[Stored data entries]
══════
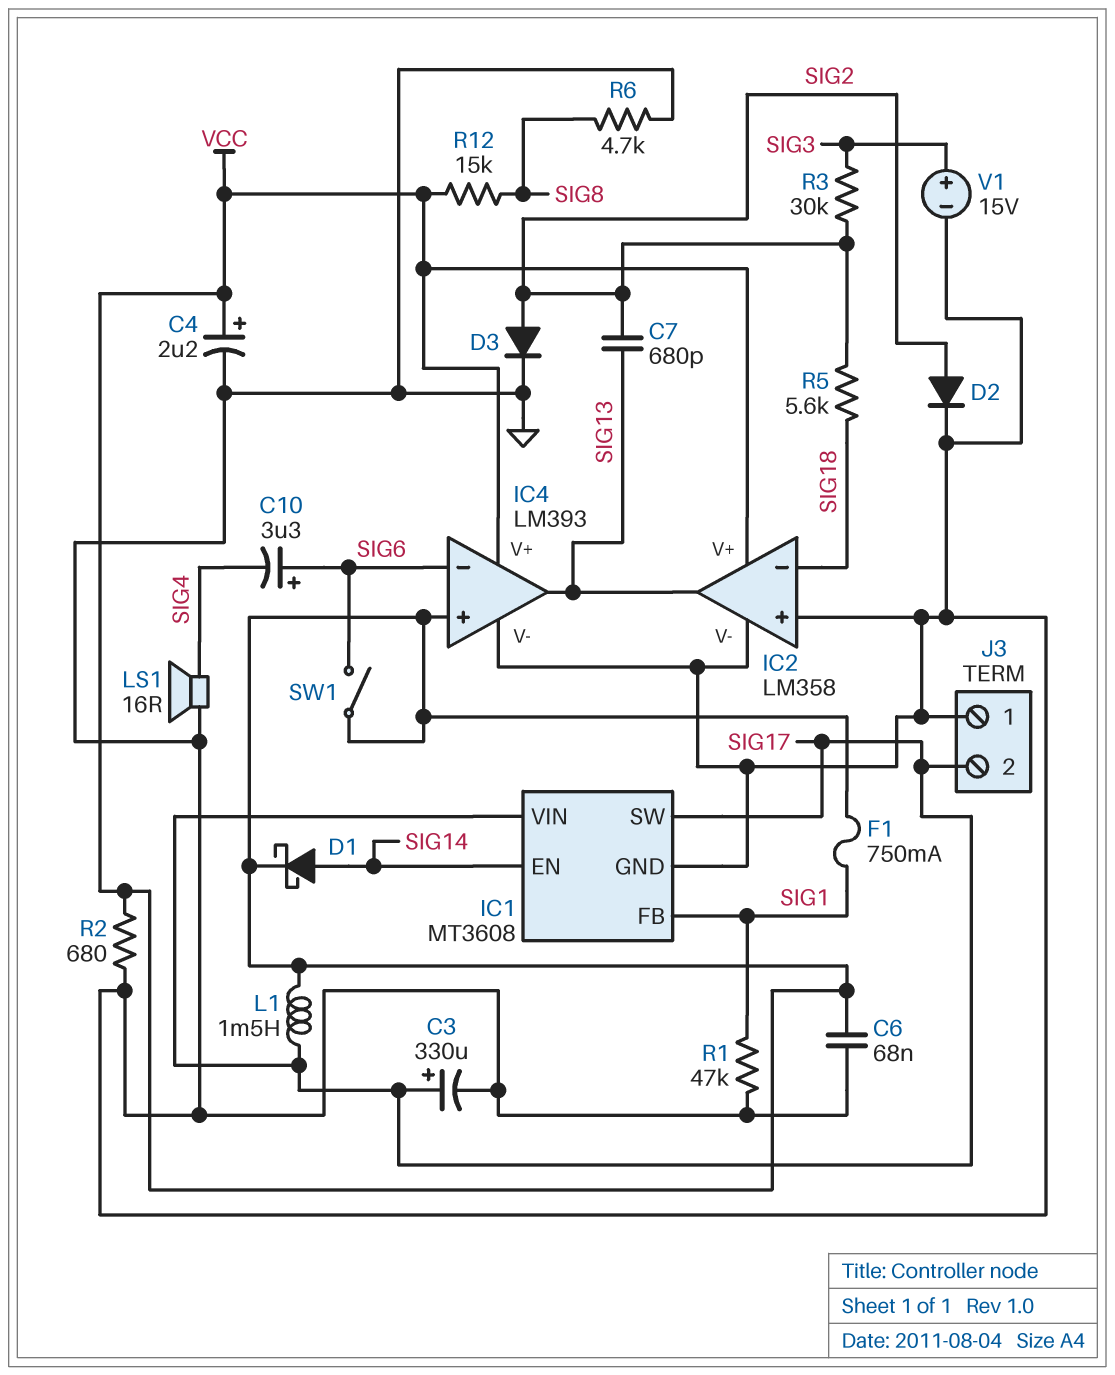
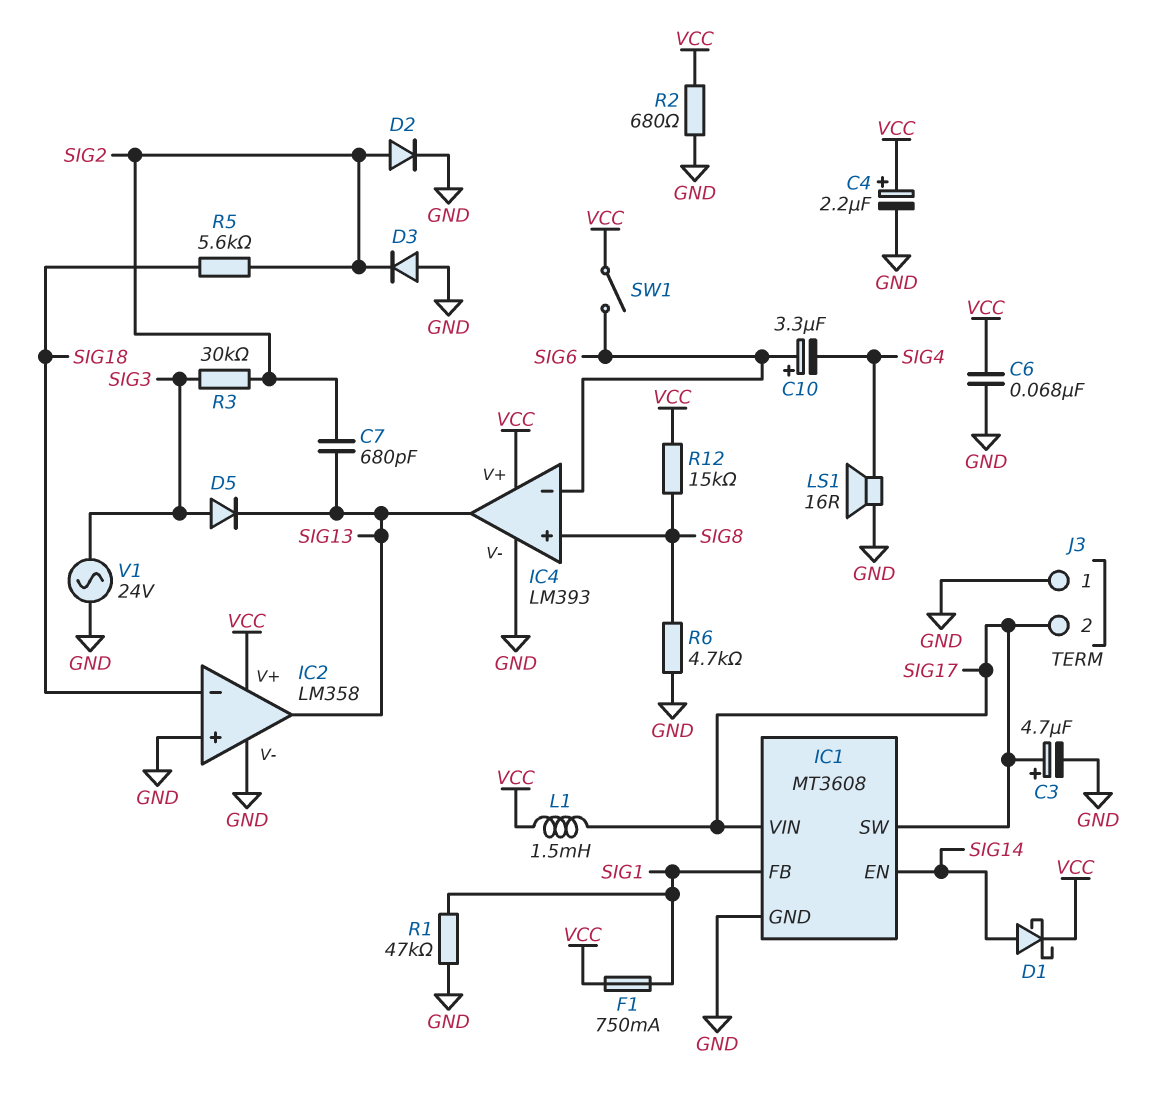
C3: 330uF (plus SIG17, minus GND) -> 4.7uF (plus SIG17, minus GND)
D3: diode (A SIG2, K GND) -> diode (A GND, K SIG2)
D5: none -> diode (A SIG3, K SIG13)
IC4 pin in+: VCC -> SIG8
V1: 15V (plus SIG3, minus GND) -> AC 24V (GND, SIG3)

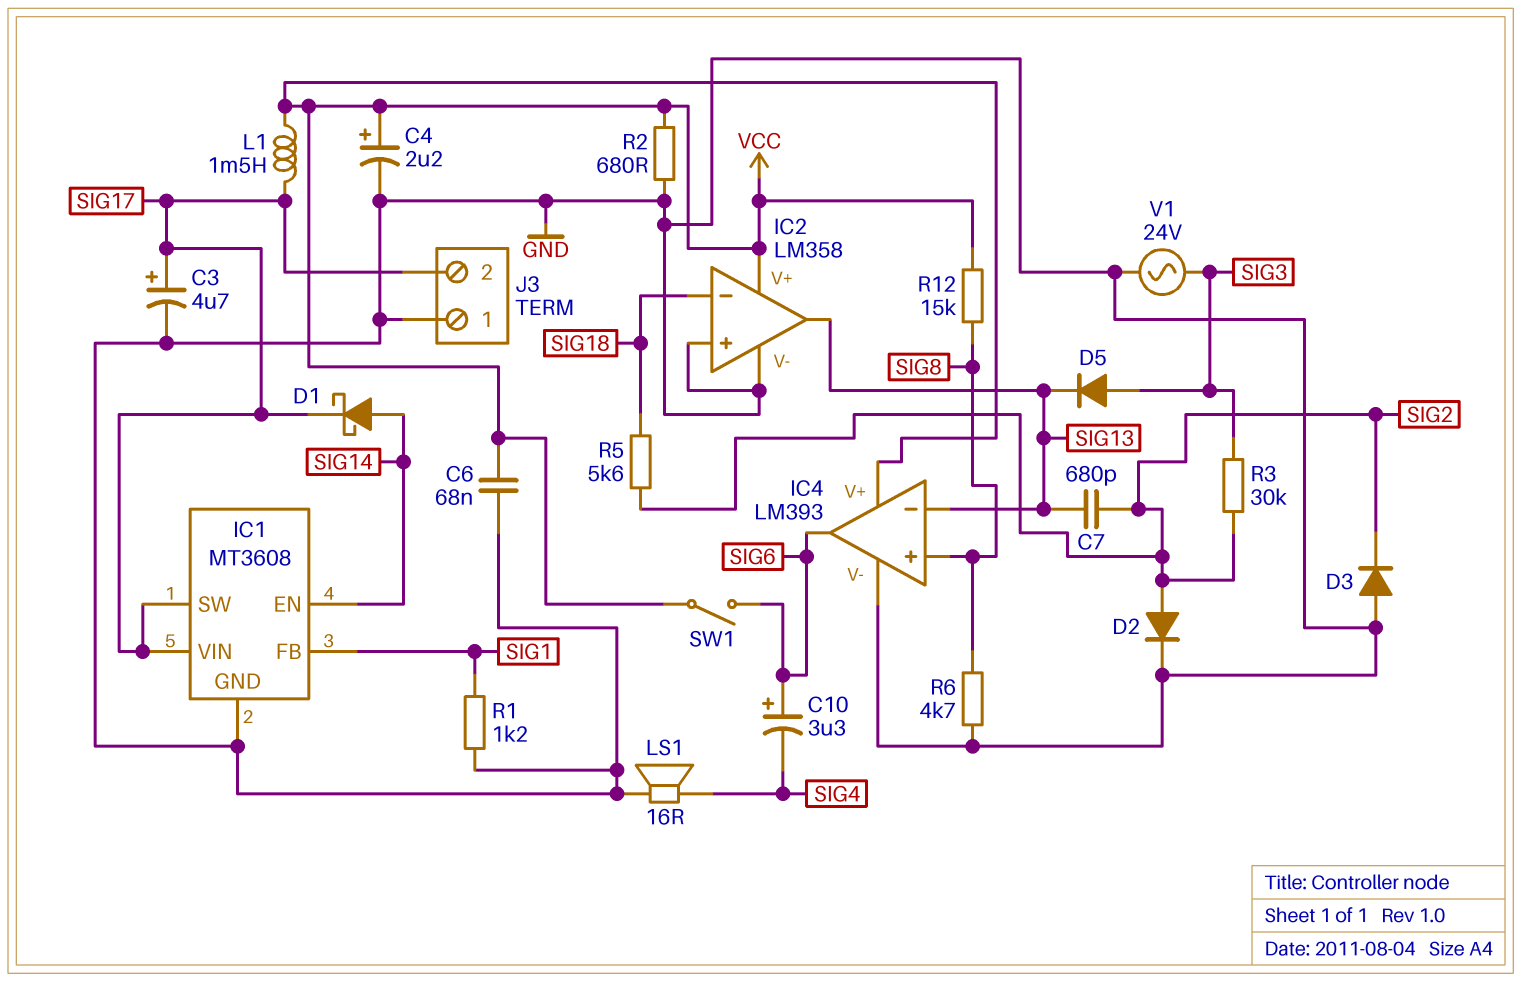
D1: schottky (A SIG14, K VCC) -> schottky (A SIG14, K SIG17)
F1: 750mA (SIG1, VCC) -> none
IC4 pin in-: SIG6 -> SIG13
IC4 pin out: SIG13 -> SIG6
R1: 47k (GND, SIG1) -> 1.2k (GND, SIG1)

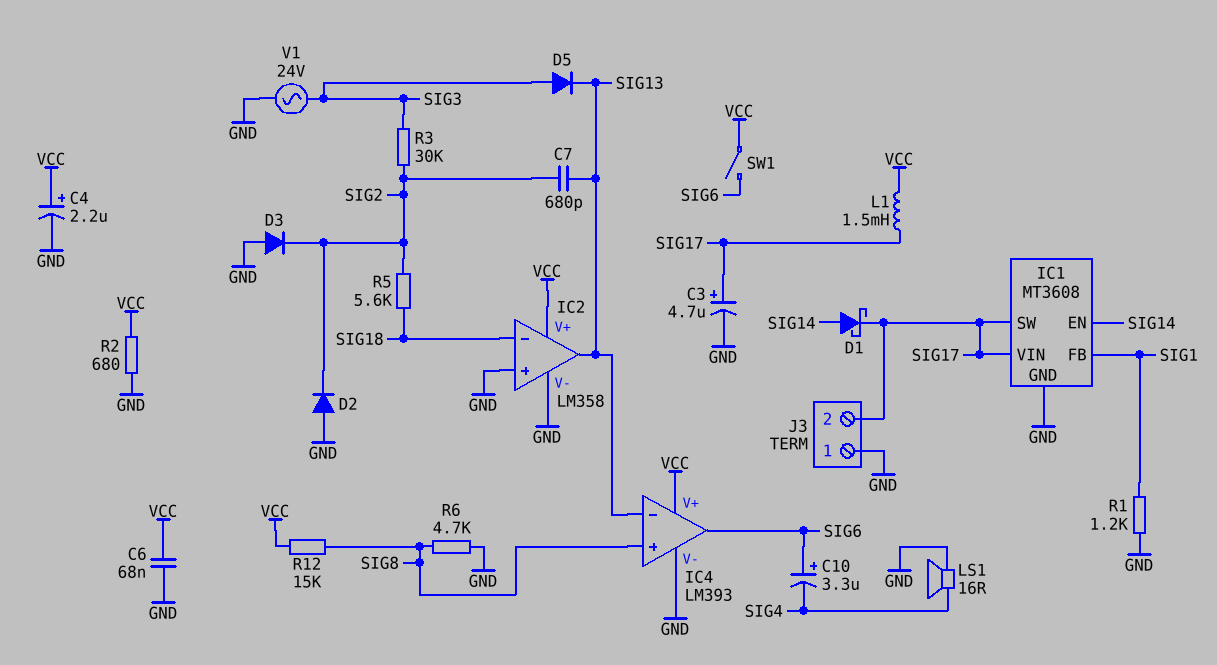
D2: diode (A SIG2, K GND) -> diode (A GND, K SIG2)

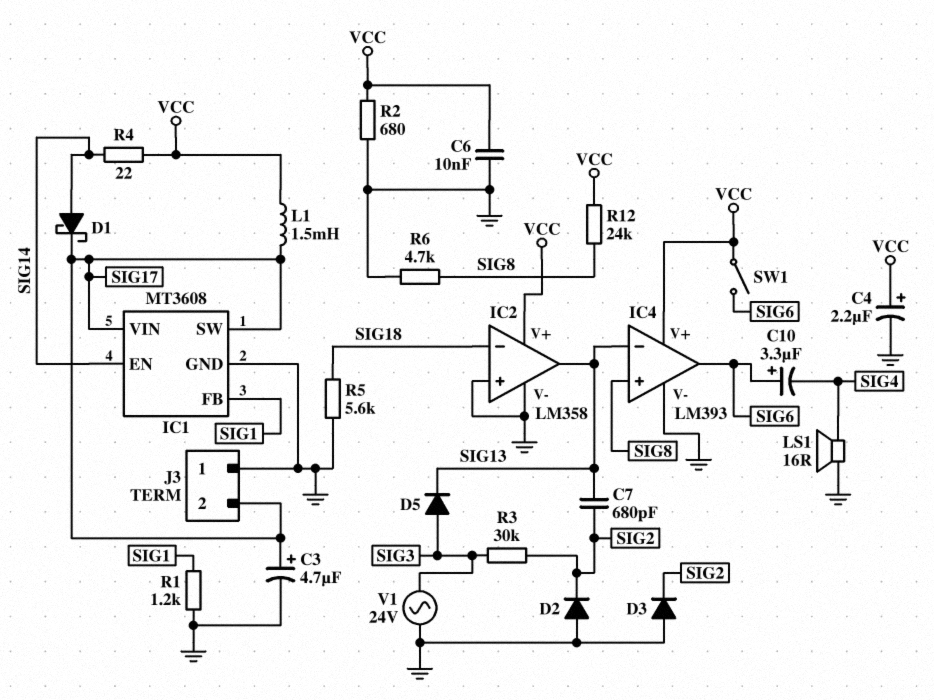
C6: 68nF (GND, VCC) -> 10nF (GND, VCC)
R4: none -> 22 (SIG14, VCC)
R5: 5.6k (SIG2, SIG18) -> 5.6k (GND, SIG18)
R12: 15k (SIG8, VCC) -> 24k (SIG8, VCC)

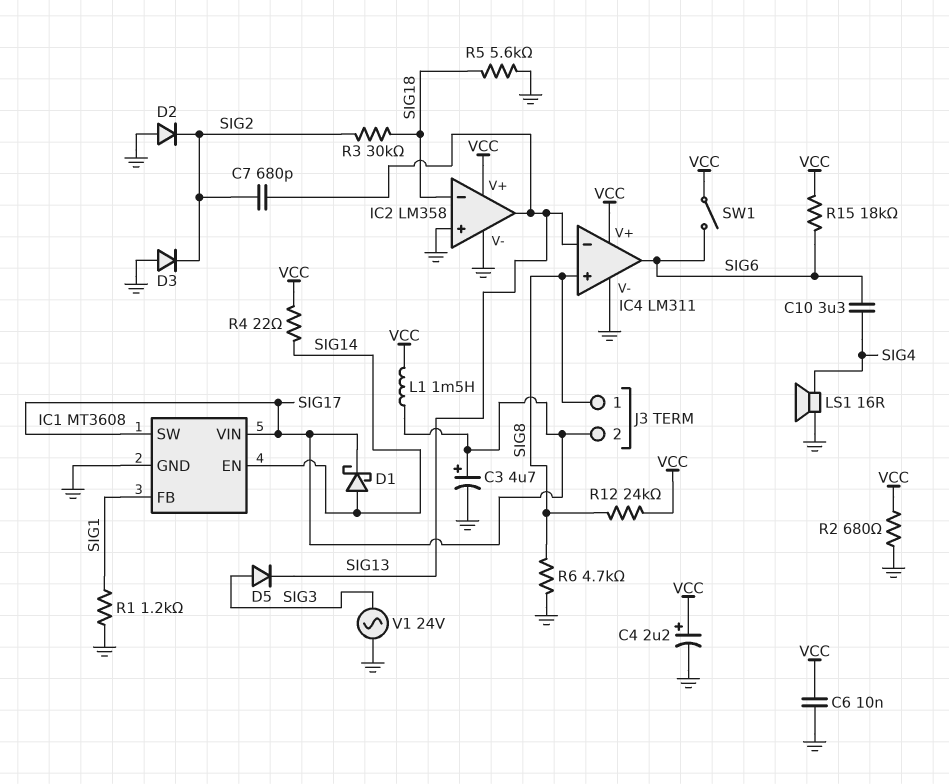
C10: 3.3uF (plus SIG6, minus SIG4) -> 3.3uF (SIG4, SIG6)
IC4: LM393 -> LM311
J3 pin 1: GND -> SIG8
R3: 30k (SIG2, SIG3) -> 30k (SIG2, SIG18)
R15: none -> 18k (SIG6, VCC)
══════
> WORK REQUIRED
Retype all entries exactly as they appear, dropping the images.

> EXERCISE OUTPUT
C3: 330uF (plus SIG17, minus GND) -> 4.7uF (plus SIG17, minus GND)
D3: diode (A SIG2, K GND) -> diode (A GND, K SIG2)
D5: none -> diode (A SIG3, K SIG13)
IC4 pin in+: VCC -> SIG8
V1: 15V (plus SIG3, minus GND) -> AC 24V (GND, SIG3)

D1: schottky (A SIG14, K VCC) -> schottky (A SIG14, K SIG17)
F1: 750mA (SIG1, VCC) -> none
IC4 pin in-: SIG6 -> SIG13
IC4 pin out: SIG13 -> SIG6
R1: 47k (GND, SIG1) -> 1.2k (GND, SIG1)

D2: diode (A SIG2, K GND) -> diode (A GND, K SIG2)

C6: 68nF (GND, VCC) -> 10nF (GND, VCC)
R4: none -> 22 (SIG14, VCC)
R5: 5.6k (SIG2, SIG18) -> 5.6k (GND, SIG18)
R12: 15k (SIG8, VCC) -> 24k (SIG8, VCC)

C10: 3.3uF (plus SIG6, minus SIG4) -> 3.3uF (SIG4, SIG6)
IC4: LM393 -> LM311
J3 pin 1: GND -> SIG8
R3: 30k (SIG2, SIG3) -> 30k (SIG2, SIG18)
R15: none -> 18k (SIG6, VCC)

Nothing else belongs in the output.